GIVEN TASK
Return every one of the following rows exactly as it appears, from the first to the last.

DATA FOR THE TASK
———

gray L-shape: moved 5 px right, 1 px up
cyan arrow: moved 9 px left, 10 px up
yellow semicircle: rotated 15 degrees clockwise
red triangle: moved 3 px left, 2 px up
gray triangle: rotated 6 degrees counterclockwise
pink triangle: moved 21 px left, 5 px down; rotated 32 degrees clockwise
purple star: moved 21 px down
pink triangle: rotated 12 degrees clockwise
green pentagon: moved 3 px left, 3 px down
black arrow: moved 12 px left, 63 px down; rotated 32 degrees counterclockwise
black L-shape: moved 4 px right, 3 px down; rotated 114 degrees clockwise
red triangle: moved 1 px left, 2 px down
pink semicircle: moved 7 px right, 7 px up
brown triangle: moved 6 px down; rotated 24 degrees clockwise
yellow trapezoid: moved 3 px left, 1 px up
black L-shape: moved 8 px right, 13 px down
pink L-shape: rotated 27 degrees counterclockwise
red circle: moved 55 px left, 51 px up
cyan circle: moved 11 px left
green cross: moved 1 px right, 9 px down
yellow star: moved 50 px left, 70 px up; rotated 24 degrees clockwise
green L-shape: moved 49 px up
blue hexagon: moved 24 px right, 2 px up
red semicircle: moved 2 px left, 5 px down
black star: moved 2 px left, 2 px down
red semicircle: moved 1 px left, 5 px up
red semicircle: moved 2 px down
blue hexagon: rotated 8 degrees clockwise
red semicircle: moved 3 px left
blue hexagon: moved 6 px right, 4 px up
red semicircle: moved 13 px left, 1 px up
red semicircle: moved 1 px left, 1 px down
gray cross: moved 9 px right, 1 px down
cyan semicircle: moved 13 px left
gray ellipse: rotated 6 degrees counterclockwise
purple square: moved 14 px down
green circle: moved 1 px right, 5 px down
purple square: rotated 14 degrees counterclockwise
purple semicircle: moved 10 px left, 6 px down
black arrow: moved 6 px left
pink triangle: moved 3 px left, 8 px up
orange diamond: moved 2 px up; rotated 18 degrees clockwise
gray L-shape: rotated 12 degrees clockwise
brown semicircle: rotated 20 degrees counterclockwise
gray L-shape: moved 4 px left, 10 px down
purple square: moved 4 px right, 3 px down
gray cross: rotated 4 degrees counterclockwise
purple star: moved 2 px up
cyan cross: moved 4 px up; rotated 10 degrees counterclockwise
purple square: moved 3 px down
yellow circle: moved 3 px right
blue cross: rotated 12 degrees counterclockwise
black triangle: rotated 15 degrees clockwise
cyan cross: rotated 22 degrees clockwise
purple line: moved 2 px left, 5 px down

———

RESULT
gray L-shape: moved 5 px right, 1 px up
cyan arrow: moved 9 px left, 10 px up
yellow semicircle: rotated 15 degrees clockwise
red triangle: moved 3 px left, 2 px up
gray triangle: rotated 6 degrees counterclockwise
pink triangle: moved 21 px left, 5 px down; rotated 32 degrees clockwise
purple star: moved 21 px down
pink triangle: rotated 12 degrees clockwise
green pentagon: moved 3 px left, 3 px down
black arrow: moved 12 px left, 63 px down; rotated 32 degrees counterclockwise
black L-shape: moved 4 px right, 3 px down; rotated 114 degrees clockwise
red triangle: moved 1 px left, 2 px down
pink semicircle: moved 7 px right, 7 px up
brown triangle: moved 6 px down; rotated 24 degrees clockwise
yellow trapezoid: moved 3 px left, 1 px up
black L-shape: moved 8 px right, 13 px down
pink L-shape: rotated 27 degrees counterclockwise
red circle: moved 55 px left, 51 px up
cyan circle: moved 11 px left
green cross: moved 1 px right, 9 px down
yellow star: moved 50 px left, 70 px up; rotated 24 degrees clockwise
green L-shape: moved 49 px up
blue hexagon: moved 24 px right, 2 px up
red semicircle: moved 2 px left, 5 px down
black star: moved 2 px left, 2 px down
red semicircle: moved 1 px left, 5 px up
red semicircle: moved 2 px down
blue hexagon: rotated 8 degrees clockwise
red semicircle: moved 3 px left
blue hexagon: moved 6 px right, 4 px up
red semicircle: moved 13 px left, 1 px up
red semicircle: moved 1 px left, 1 px down
gray cross: moved 9 px right, 1 px down
cyan semicircle: moved 13 px left
gray ellipse: rotated 6 degrees counterclockwise
purple square: moved 14 px down
green circle: moved 1 px right, 5 px down
purple square: rotated 14 degrees counterclockwise
purple semicircle: moved 10 px left, 6 px down
black arrow: moved 6 px left
pink triangle: moved 3 px left, 8 px up
orange diamond: moved 2 px up; rotated 18 degrees clockwise
gray L-shape: rotated 12 degrees clockwise
brown semicircle: rotated 20 degrees counterclockwise
gray L-shape: moved 4 px left, 10 px down
purple square: moved 4 px right, 3 px down
gray cross: rotated 4 degrees counterclockwise
purple star: moved 2 px up
cyan cross: moved 4 px up; rotated 10 degrees counterclockwise
purple square: moved 3 px down
yellow circle: moved 3 px right
blue cross: rotated 12 degrees counterclockwise
black triangle: rotated 15 degrees clockwise
cyan cross: rotated 22 degrees clockwise
purple line: moved 2 px left, 5 px down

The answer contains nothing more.